- [Requirement]: Reproduce the first line of the entries that follow and each later line, word for word, ending with the one containing "shoe rack: (810, 316) -> (312, 934), removed".

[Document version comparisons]
* * *

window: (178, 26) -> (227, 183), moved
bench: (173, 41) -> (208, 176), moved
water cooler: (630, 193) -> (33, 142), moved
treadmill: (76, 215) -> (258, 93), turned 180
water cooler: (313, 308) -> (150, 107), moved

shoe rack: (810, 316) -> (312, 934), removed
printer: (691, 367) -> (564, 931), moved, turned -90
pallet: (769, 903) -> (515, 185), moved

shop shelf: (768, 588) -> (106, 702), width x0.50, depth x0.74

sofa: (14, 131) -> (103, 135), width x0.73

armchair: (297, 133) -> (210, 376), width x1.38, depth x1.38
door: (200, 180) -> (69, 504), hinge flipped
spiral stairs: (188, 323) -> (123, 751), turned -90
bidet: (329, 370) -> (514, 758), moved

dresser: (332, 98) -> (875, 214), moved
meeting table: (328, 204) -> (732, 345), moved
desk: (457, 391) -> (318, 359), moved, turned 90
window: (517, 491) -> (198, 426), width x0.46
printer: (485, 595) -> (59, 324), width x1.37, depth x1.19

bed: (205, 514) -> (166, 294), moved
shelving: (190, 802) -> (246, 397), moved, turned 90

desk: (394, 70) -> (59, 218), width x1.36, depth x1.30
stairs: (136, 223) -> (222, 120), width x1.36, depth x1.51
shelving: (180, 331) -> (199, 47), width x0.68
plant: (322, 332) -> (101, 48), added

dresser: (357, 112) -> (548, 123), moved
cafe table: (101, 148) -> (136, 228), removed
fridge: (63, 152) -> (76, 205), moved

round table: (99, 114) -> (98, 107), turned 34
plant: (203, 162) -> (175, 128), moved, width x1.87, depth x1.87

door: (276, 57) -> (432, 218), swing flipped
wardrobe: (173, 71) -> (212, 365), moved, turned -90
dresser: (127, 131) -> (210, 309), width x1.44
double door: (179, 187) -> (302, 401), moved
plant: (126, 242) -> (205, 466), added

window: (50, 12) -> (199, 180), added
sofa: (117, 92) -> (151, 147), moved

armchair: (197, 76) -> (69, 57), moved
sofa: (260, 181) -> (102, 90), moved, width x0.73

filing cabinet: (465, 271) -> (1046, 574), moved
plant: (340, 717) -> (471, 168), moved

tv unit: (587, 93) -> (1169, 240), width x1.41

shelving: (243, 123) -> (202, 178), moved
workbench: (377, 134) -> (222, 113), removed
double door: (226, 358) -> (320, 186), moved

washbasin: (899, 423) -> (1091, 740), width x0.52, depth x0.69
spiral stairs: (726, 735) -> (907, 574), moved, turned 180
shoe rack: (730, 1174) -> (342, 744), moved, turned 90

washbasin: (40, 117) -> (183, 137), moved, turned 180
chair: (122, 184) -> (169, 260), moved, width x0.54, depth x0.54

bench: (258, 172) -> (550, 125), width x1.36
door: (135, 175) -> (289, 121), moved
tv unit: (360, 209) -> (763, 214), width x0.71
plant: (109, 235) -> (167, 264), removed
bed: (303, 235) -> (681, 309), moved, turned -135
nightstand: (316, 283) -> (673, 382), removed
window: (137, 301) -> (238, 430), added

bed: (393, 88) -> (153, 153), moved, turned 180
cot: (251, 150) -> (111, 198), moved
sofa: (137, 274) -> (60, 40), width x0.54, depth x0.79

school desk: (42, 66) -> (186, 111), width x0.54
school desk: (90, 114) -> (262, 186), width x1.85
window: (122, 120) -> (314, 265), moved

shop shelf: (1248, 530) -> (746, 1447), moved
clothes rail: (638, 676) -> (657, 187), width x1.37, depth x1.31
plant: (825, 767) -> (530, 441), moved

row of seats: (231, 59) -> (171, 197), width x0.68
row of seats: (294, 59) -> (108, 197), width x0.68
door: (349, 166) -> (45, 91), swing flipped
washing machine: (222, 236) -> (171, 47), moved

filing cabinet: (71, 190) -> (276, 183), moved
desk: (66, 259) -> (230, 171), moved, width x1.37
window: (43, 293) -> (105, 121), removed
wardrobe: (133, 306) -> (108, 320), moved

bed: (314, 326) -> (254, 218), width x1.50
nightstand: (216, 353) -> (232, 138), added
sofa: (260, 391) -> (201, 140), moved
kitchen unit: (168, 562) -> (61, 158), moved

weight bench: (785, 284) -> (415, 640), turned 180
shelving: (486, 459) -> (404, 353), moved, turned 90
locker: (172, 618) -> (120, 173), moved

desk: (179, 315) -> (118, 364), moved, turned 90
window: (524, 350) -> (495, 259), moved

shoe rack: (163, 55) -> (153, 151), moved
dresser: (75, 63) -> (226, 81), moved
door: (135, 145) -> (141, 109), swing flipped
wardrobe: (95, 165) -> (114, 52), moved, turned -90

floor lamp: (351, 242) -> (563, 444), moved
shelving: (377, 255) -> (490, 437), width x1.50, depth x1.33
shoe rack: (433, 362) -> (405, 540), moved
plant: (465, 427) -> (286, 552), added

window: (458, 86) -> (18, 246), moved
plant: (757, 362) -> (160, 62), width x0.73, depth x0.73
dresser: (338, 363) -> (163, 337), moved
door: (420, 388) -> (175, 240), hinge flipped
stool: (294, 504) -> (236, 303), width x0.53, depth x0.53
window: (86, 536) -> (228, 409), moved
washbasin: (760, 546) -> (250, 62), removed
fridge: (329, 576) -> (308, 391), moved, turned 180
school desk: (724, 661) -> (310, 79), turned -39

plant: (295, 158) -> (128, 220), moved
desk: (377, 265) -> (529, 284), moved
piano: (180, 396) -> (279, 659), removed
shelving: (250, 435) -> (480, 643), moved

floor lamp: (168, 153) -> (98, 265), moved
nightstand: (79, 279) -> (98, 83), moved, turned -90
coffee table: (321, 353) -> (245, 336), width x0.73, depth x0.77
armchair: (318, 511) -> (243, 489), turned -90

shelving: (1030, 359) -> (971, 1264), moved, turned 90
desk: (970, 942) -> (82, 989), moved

* * *

- [Answer to this problem]:
window: (178, 26) -> (227, 183), moved
bench: (173, 41) -> (208, 176), moved
water cooler: (630, 193) -> (33, 142), moved
treadmill: (76, 215) -> (258, 93), turned 180
water cooler: (313, 308) -> (150, 107), moved

shoe rack: (810, 316) -> (312, 934), removed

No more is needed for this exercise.